EXTRACTED MATERIAL Start Marker

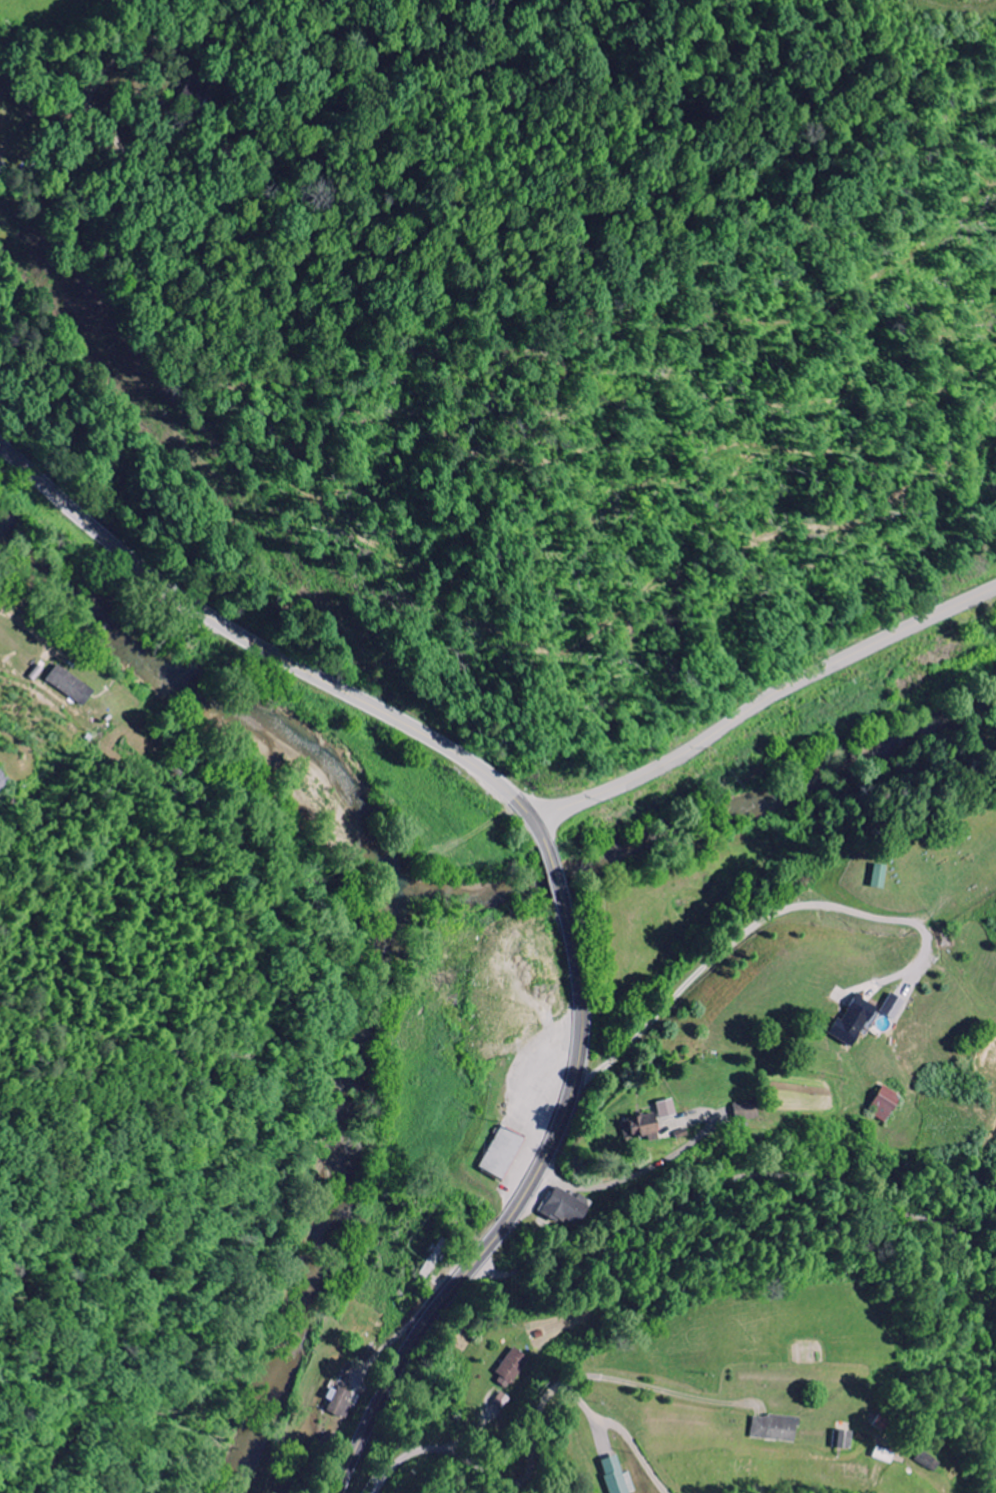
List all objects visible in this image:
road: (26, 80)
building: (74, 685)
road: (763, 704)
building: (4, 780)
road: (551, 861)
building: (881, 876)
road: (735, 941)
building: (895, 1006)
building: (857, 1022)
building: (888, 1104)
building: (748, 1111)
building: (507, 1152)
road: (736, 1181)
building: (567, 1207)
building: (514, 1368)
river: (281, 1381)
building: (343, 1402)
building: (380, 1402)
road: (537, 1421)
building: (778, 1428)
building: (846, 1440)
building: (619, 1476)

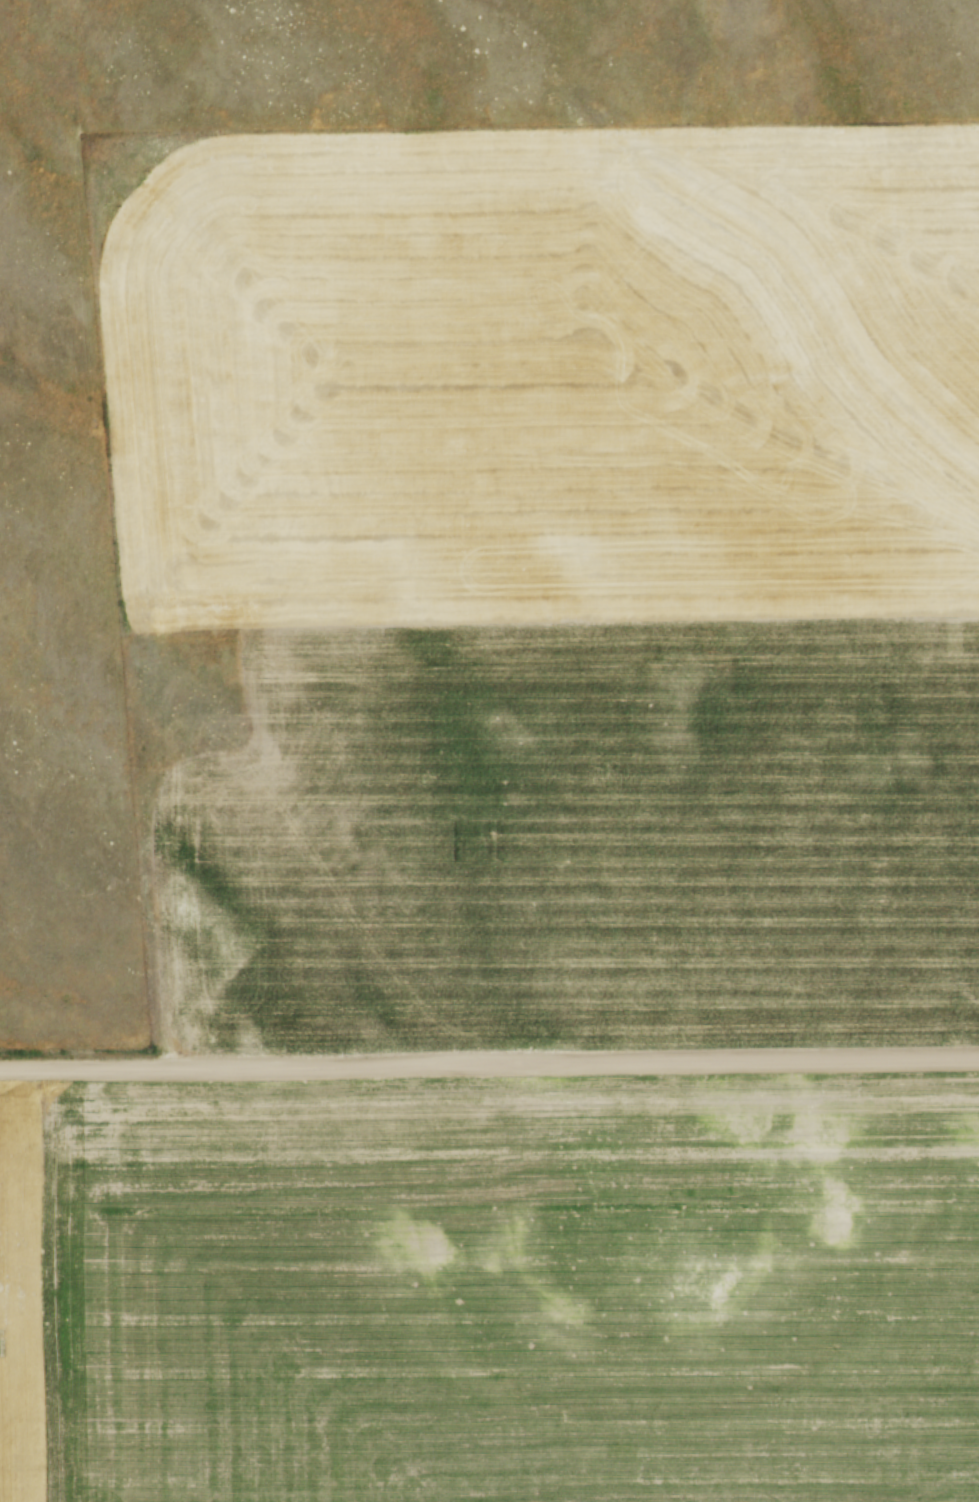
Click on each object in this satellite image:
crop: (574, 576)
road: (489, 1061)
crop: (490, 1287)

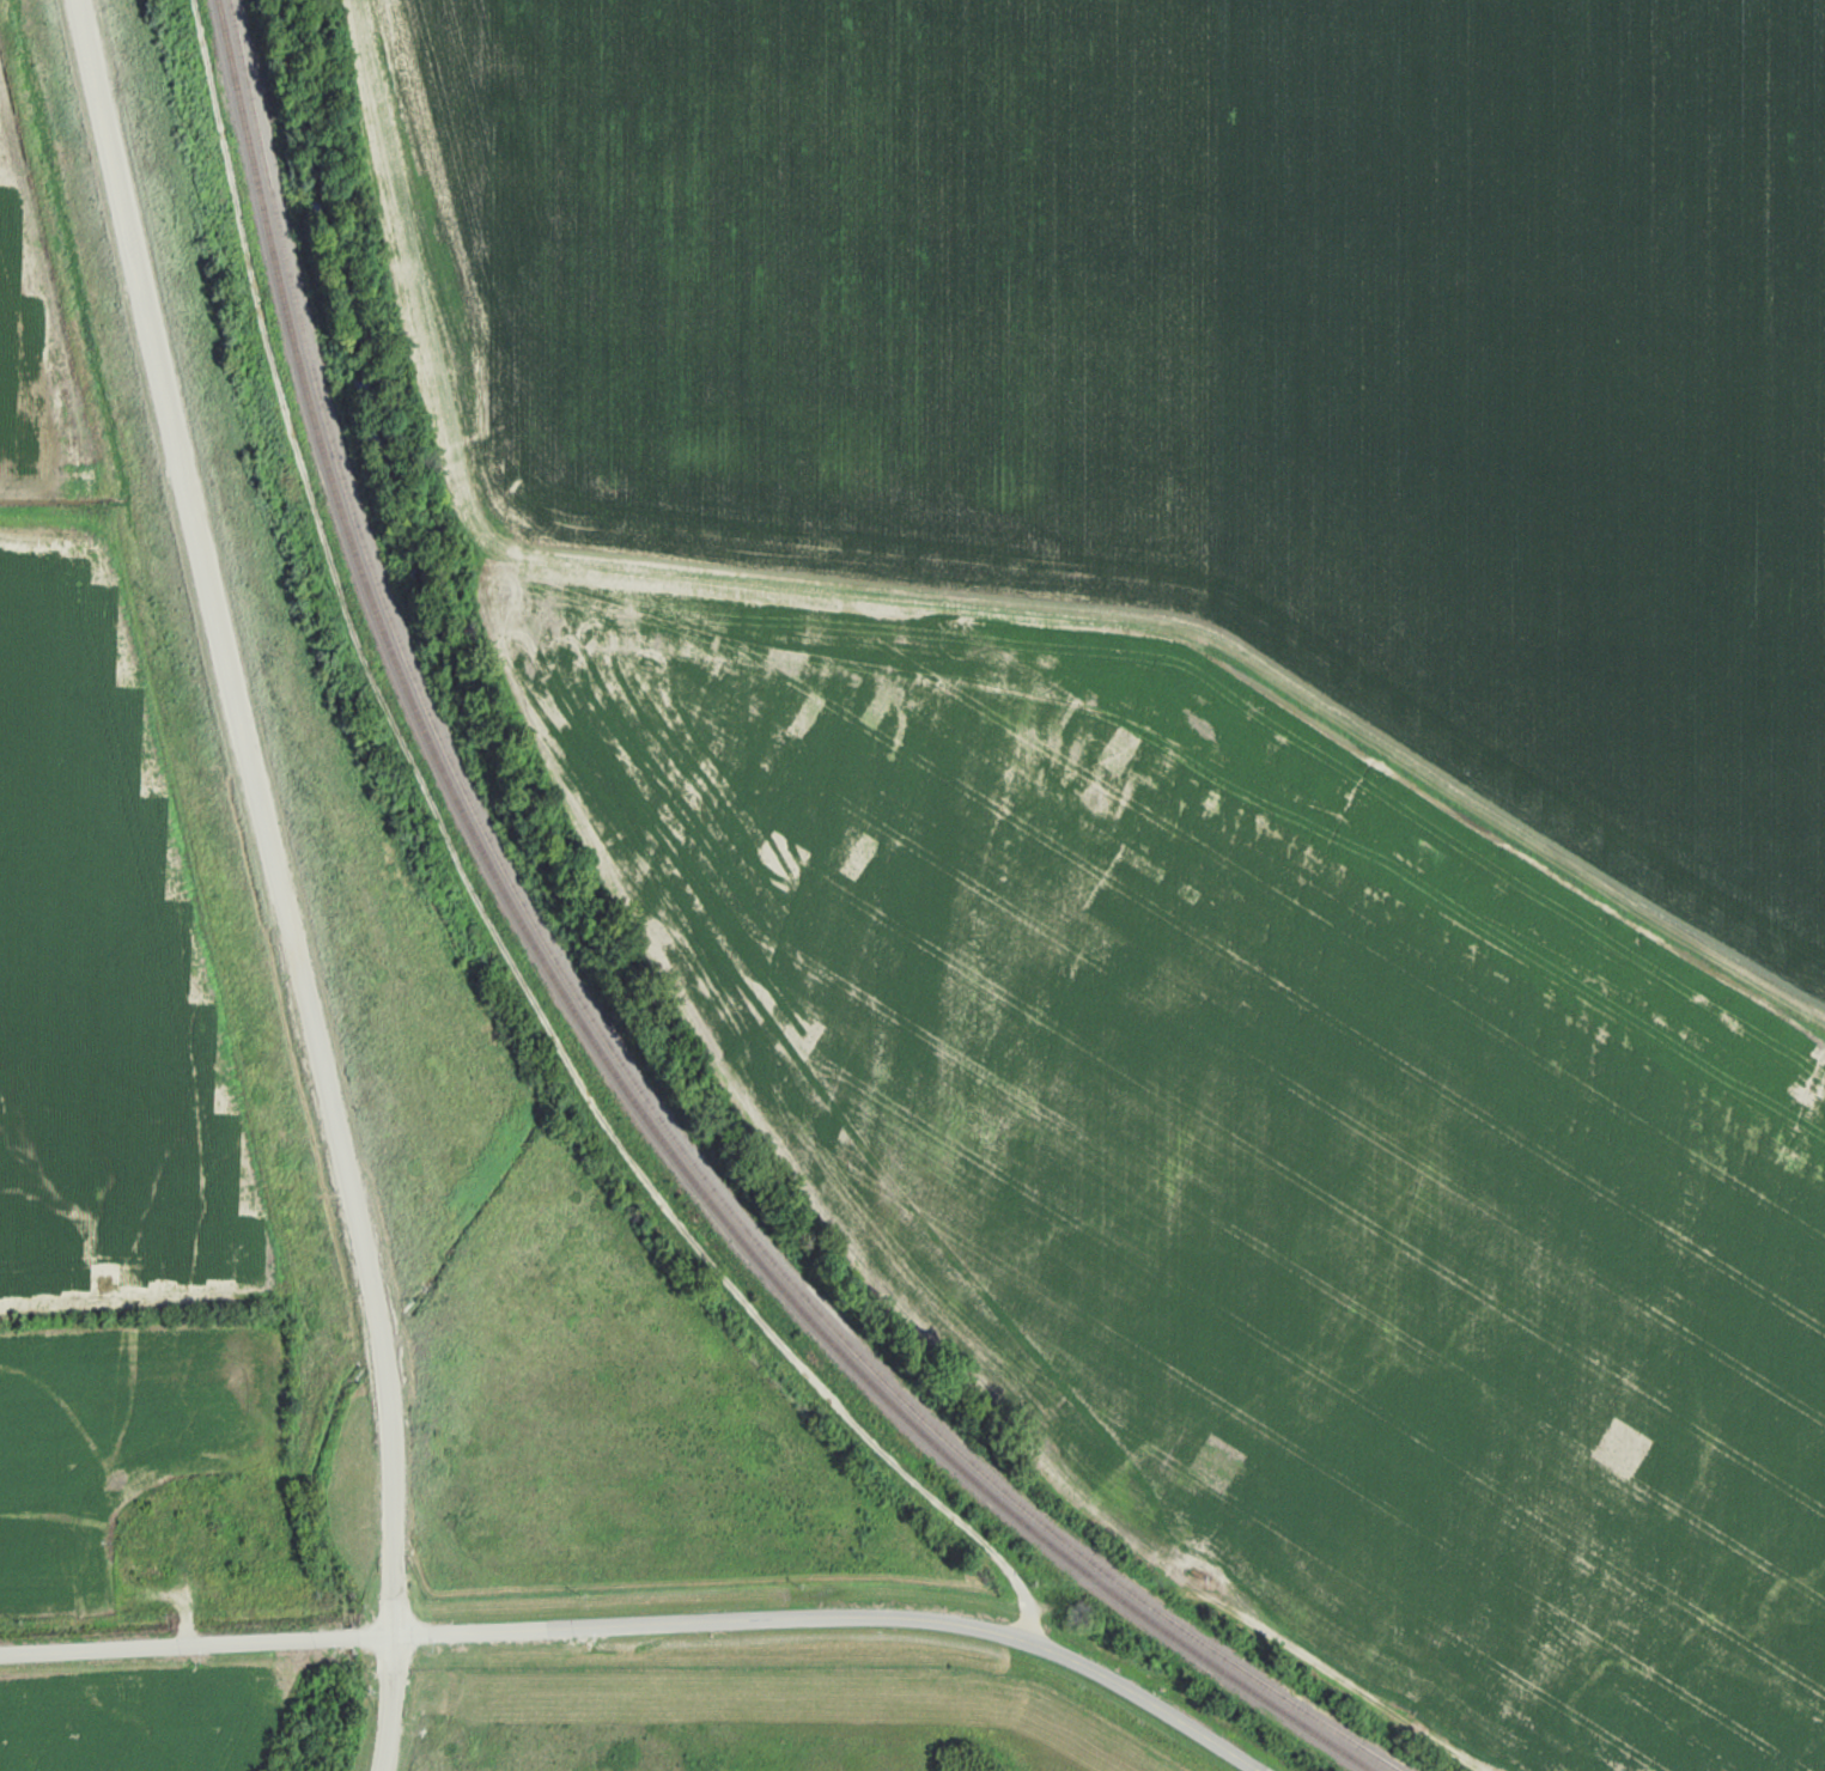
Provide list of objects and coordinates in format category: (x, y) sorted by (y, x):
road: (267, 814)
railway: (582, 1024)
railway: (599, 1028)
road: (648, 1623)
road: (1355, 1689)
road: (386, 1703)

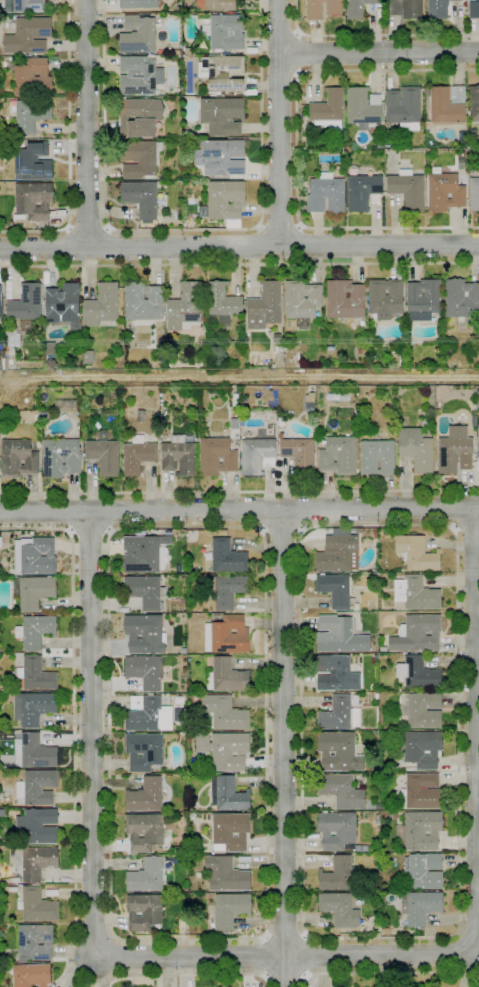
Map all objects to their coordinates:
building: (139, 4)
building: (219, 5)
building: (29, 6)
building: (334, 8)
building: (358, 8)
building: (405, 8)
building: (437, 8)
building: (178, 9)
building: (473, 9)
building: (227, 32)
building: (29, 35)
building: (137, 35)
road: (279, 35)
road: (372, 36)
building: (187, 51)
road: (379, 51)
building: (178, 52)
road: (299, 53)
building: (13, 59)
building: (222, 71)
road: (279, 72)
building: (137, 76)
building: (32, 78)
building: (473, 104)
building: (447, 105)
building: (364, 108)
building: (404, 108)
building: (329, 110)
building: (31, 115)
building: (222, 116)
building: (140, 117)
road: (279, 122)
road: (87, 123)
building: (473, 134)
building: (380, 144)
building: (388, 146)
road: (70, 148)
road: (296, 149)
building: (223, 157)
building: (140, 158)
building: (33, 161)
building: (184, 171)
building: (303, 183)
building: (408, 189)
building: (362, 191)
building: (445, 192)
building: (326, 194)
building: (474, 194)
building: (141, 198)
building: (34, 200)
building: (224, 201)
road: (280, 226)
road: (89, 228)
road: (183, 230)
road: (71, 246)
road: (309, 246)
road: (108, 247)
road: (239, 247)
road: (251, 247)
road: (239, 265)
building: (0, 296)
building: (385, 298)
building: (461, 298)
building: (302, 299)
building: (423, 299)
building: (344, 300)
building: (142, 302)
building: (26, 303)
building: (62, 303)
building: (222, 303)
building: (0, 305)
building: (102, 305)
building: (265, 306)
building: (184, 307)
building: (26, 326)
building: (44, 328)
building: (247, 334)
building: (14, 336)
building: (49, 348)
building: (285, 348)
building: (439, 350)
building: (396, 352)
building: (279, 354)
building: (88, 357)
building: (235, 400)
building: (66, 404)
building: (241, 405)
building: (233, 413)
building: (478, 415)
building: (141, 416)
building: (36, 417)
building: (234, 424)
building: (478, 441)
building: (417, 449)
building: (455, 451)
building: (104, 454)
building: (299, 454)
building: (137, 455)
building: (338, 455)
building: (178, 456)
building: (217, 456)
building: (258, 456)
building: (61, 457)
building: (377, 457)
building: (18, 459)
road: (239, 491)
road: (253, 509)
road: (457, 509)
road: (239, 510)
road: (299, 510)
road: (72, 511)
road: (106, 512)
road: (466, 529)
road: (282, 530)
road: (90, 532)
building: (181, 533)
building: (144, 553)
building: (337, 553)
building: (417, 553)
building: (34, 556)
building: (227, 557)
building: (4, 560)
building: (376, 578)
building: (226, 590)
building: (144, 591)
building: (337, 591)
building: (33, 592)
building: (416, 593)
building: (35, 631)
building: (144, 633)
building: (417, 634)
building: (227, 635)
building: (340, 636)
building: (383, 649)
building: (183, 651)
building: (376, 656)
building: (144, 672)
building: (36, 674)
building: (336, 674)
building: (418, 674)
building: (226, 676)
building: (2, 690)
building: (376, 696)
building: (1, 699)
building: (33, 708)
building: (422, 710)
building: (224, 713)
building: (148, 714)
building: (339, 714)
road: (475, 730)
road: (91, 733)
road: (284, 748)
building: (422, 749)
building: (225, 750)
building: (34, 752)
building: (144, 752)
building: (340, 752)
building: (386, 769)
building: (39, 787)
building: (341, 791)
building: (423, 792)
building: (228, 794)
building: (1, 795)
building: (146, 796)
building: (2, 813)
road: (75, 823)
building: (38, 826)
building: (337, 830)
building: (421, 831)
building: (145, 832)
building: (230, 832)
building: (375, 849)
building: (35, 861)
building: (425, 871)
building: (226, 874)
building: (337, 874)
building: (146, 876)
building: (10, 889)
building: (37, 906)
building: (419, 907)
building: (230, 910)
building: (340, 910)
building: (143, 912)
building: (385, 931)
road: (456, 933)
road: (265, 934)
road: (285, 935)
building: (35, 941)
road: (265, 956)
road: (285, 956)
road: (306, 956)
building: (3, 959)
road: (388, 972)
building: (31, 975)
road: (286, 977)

EXTRACTED MATERIAL End Marker

### WHAT THE EXERCISE ASKS
In the records above, locate each line with the word "coordinates". Copy all such lines.

### RESULT
Provide list of objects and coordinates in format category: (x, y) sorted by (y, x):
Map all objects to their coordinates:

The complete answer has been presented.